→ **Exercise directions**: Out of the records below, copy all lines in which the word "pink" occurs.

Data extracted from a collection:

──────────────────────────────

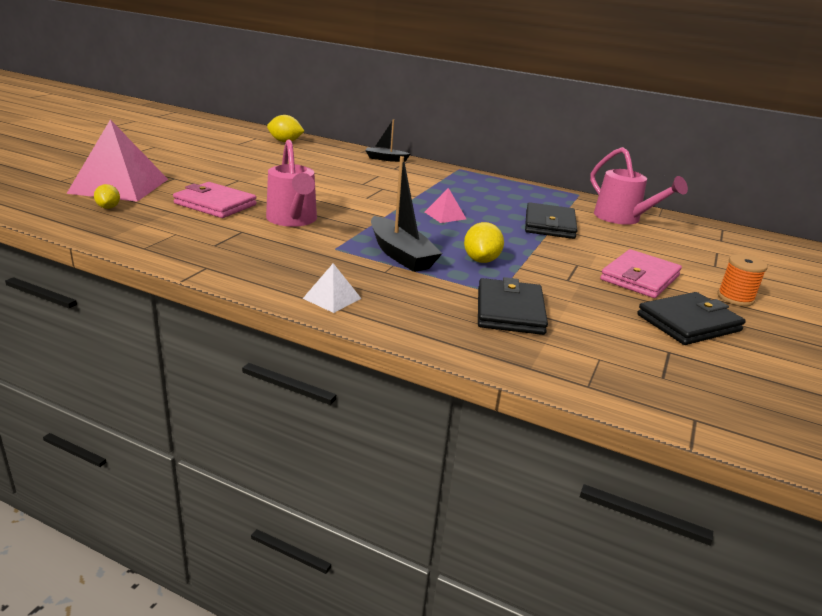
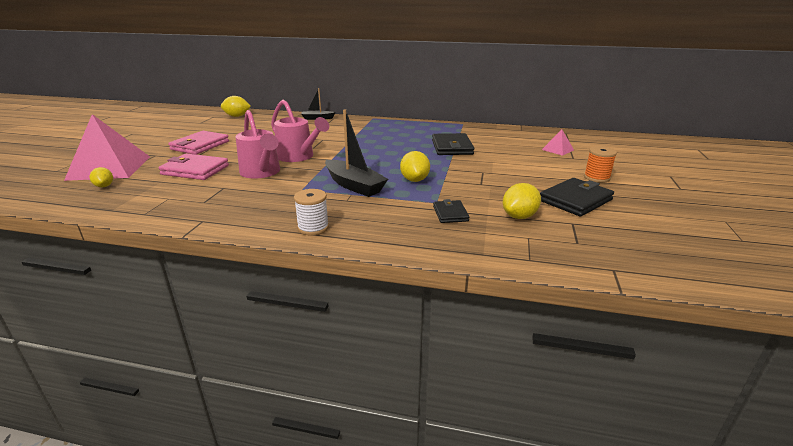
camera: 10 degrees left, 0 degrees up
(332, 298) = (313, 228): white pyramid -> white spool
(445, 215) = (376, 152): pink pyramid -> pink pyramid (558, 150)
(509, 311) = (450, 214): black wallet -> black wallet, size x0.58
(600, 330) = (519, 216): none -> yellow lemon
(622, 218) = (499, 136): pink watering can -> pink watering can (298, 157)
(640, 278) = (529, 174): pink wallet -> pink wallet (200, 145)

──────────────────────────────

→ **Task response**:
(445, 215) = (376, 152): pink pyramid -> pink pyramid (558, 150)
(622, 218) = (499, 136): pink watering can -> pink watering can (298, 157)
(640, 278) = (529, 174): pink wallet -> pink wallet (200, 145)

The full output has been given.